* [What is required]
For the word "cactus", count the lines of the data that include it and give only the total.

* * * * *

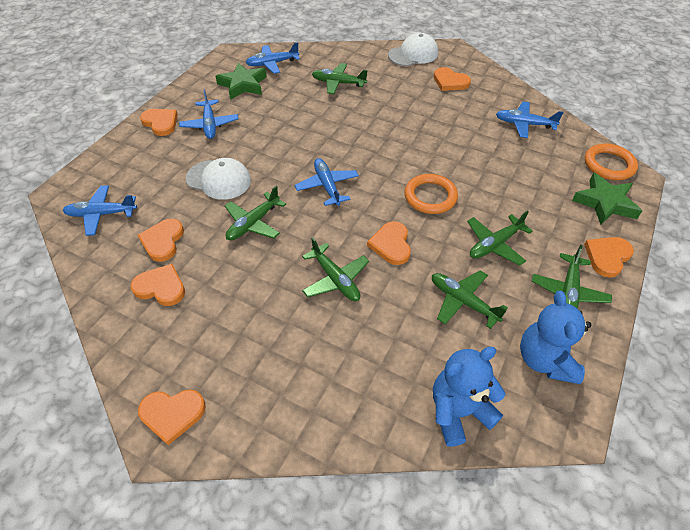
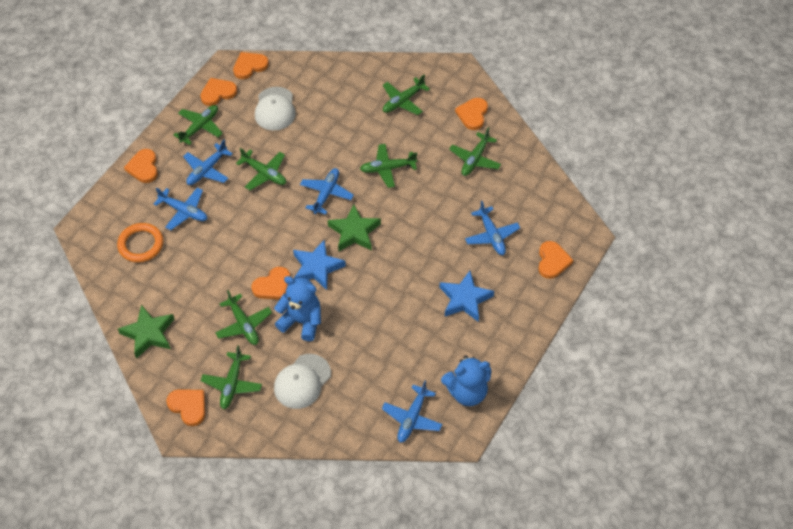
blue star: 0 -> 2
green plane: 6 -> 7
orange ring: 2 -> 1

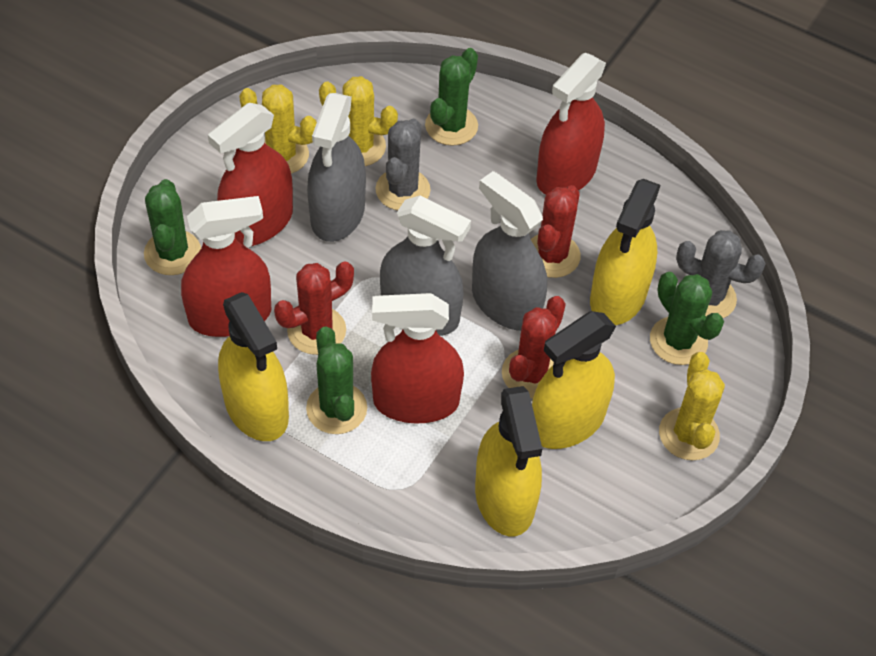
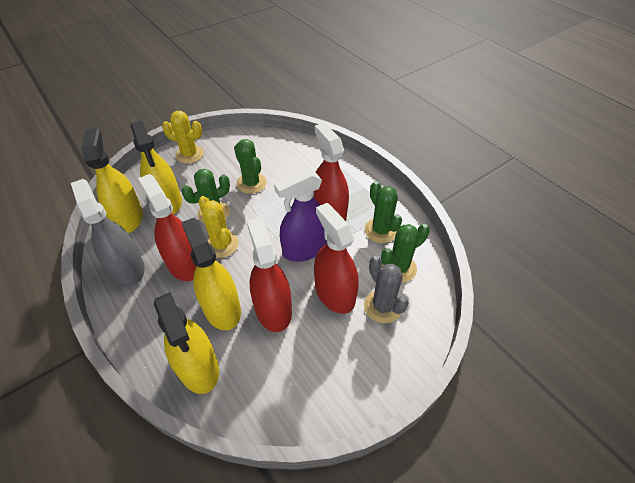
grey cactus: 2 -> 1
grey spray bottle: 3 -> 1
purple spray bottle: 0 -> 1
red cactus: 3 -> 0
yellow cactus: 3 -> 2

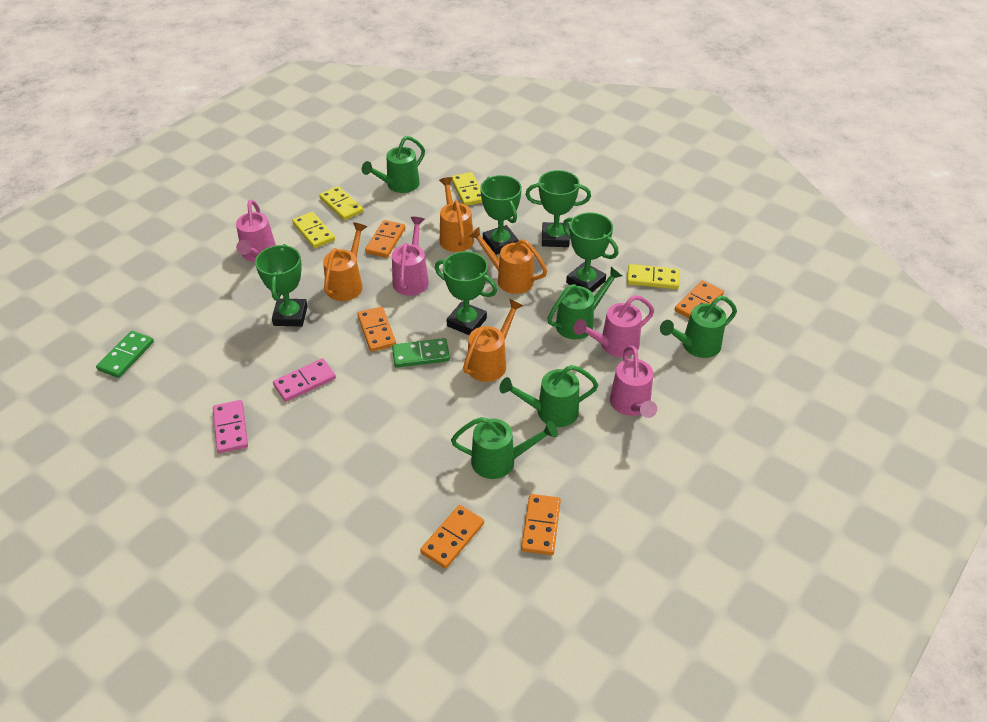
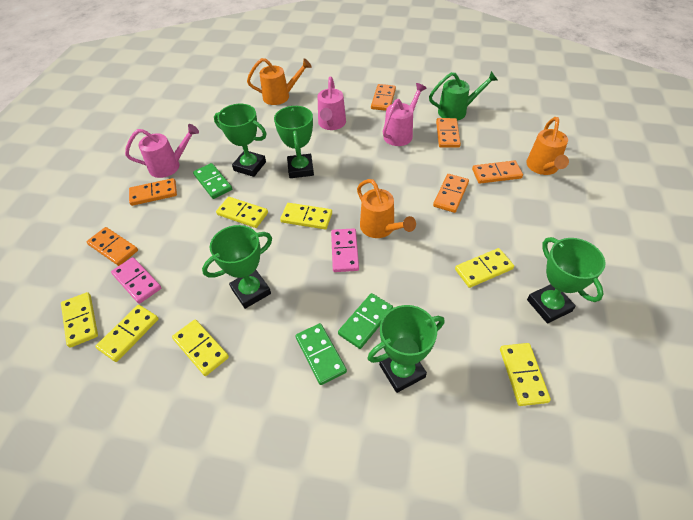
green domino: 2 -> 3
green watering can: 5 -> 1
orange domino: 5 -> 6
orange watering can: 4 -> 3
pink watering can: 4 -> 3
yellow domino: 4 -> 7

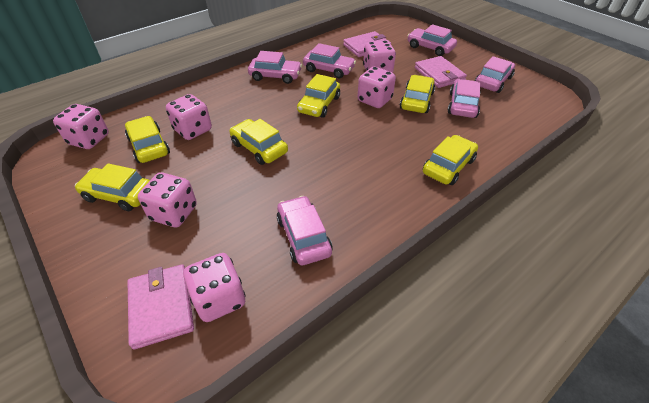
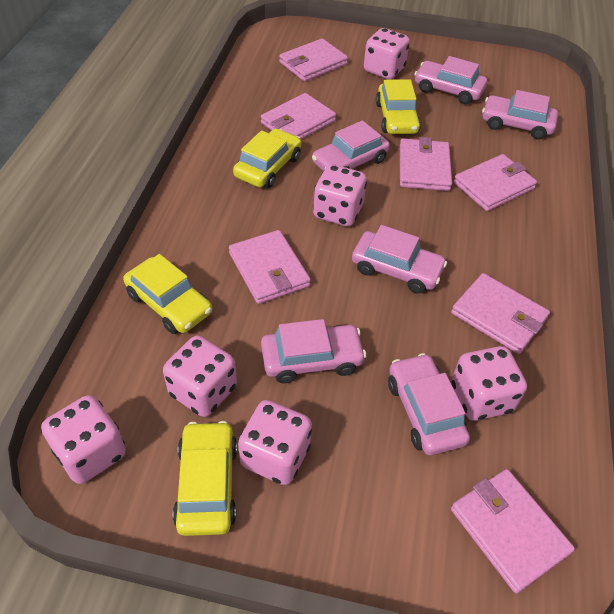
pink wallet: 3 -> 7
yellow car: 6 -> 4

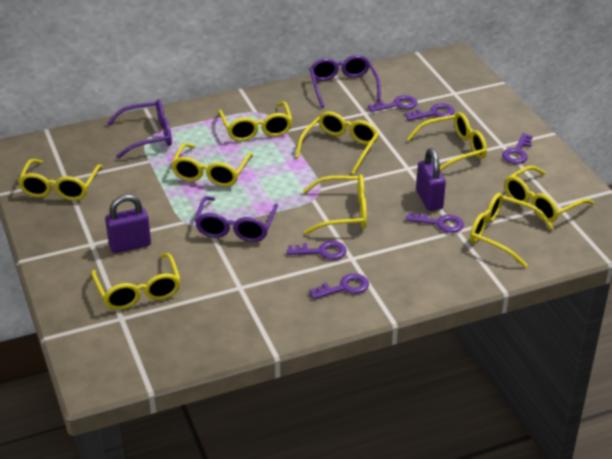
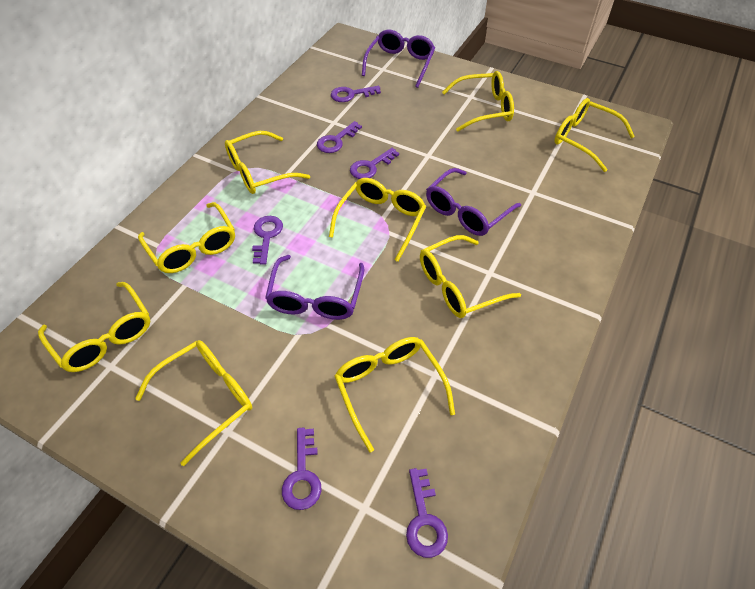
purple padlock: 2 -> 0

* * * * *

* [Answer space]
3